Start of Material shown

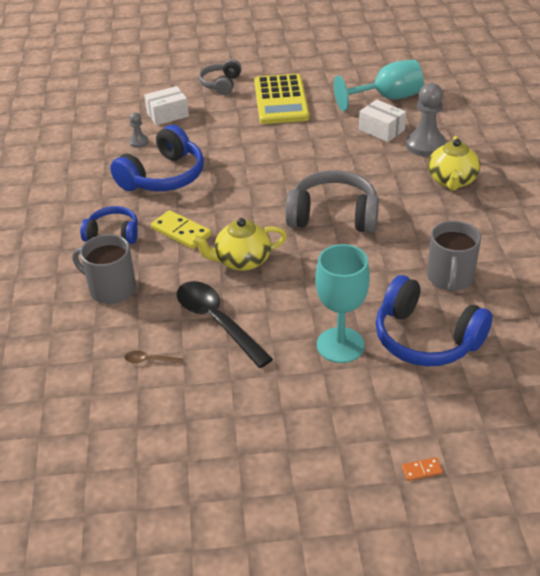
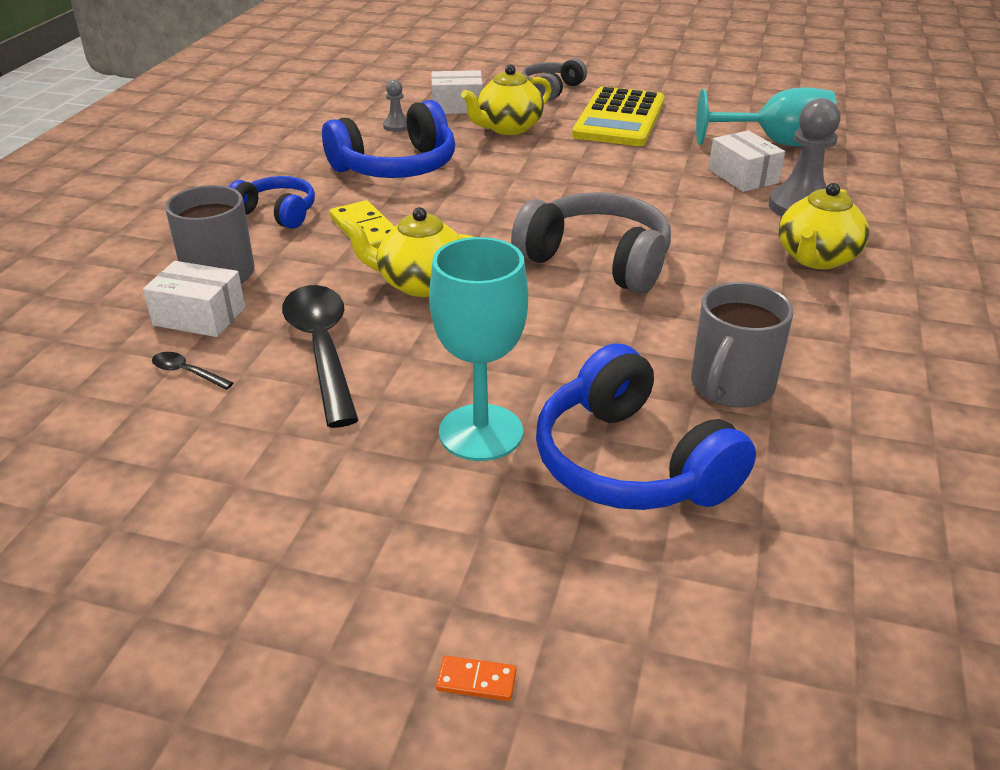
camera: 20 degrees right, 5 degrees down
(125, 322) = (199, 316): none -> white box
(150, 360) = (187, 372): brown spoon -> black spoon
(214, 125) = (508, 128): none -> yellow teapot

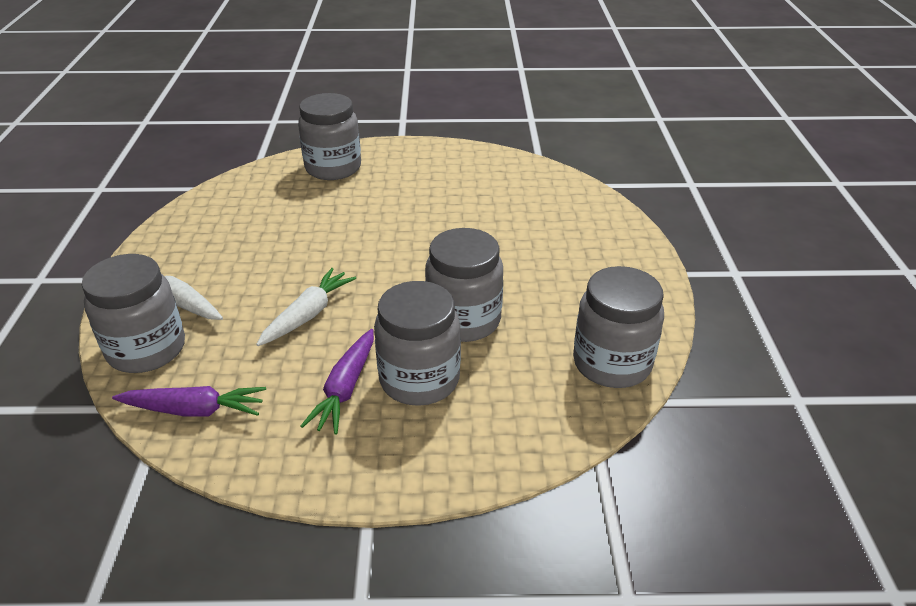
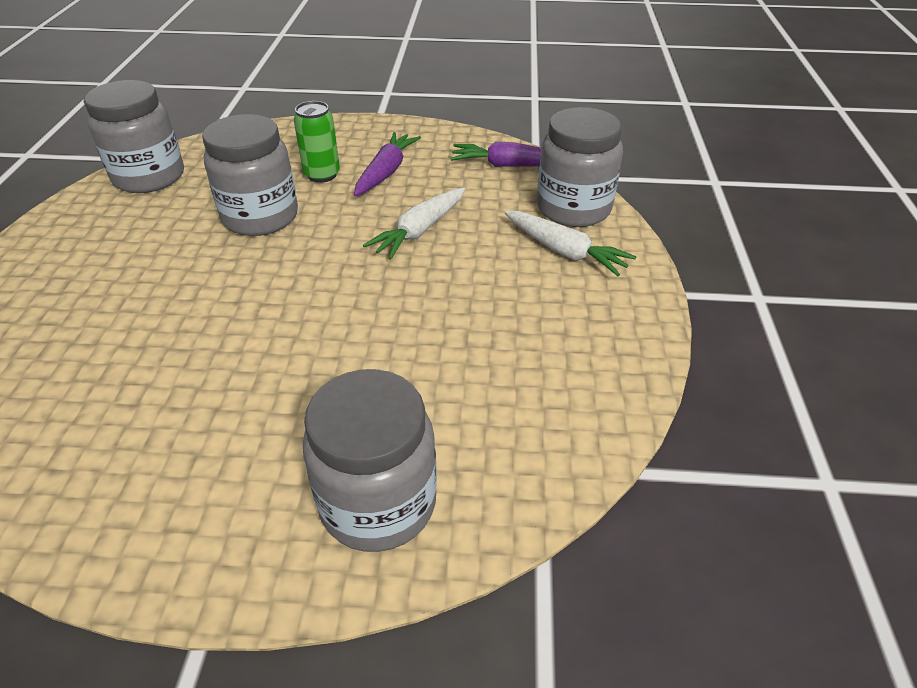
camera: 175 degrees left, 5 degrees up
(419, 379) = (322, 175): grey jar -> green can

End of Material shown

● **Exercise**:
Repeat the preceding records precisely, and leave every picture out of the copy.

● **Exercise answer**:
camera: 20 degrees right, 5 degrees down
(125, 322) = (199, 316): none -> white box
(150, 360) = (187, 372): brown spoon -> black spoon
(214, 125) = (508, 128): none -> yellow teapot

camera: 175 degrees left, 5 degrees up
(419, 379) = (322, 175): grey jar -> green can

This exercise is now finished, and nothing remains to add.